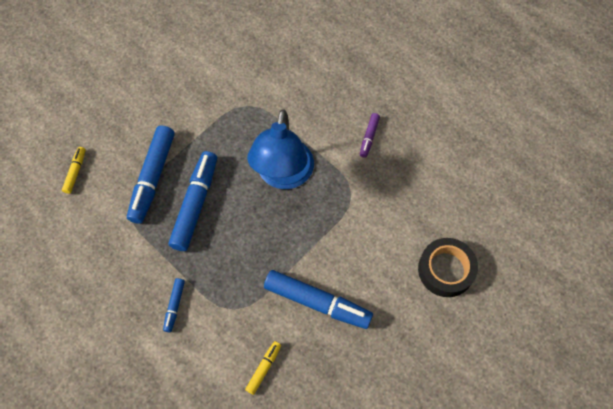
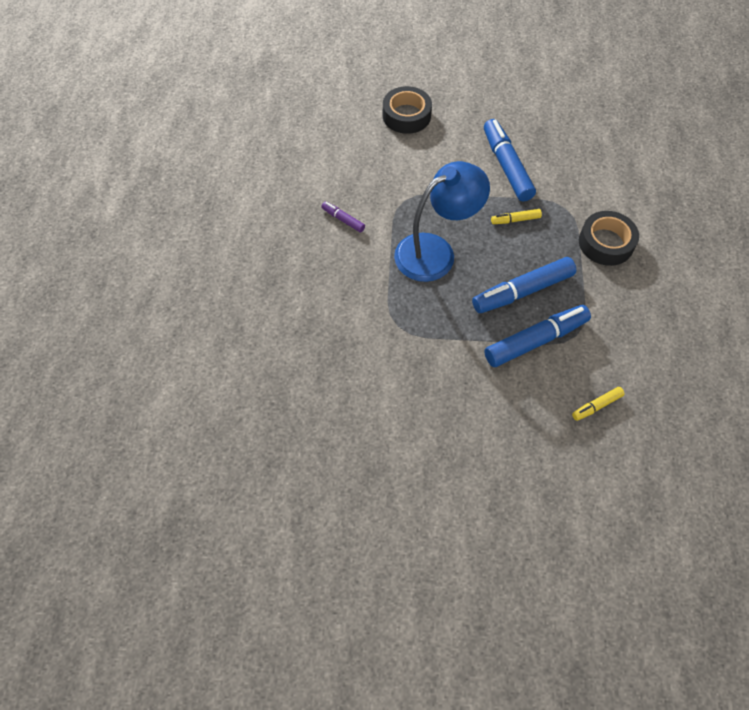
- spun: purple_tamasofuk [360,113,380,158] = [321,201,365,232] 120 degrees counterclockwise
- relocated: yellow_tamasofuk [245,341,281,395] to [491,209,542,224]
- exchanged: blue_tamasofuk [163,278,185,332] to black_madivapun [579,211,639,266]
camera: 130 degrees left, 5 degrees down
....
#### About this task:
Please output all the data exactly as given, with the pictures omitted.

#### Problem solution:
- spun: purple_tamasofuk [360,113,380,158] = [321,201,365,232] 120 degrees counterclockwise
- relocated: yellow_tamasofuk [245,341,281,395] to [491,209,542,224]
- exchanged: blue_tamasofuk [163,278,185,332] to black_madivapun [579,211,639,266]
camera: 130 degrees left, 5 degrees down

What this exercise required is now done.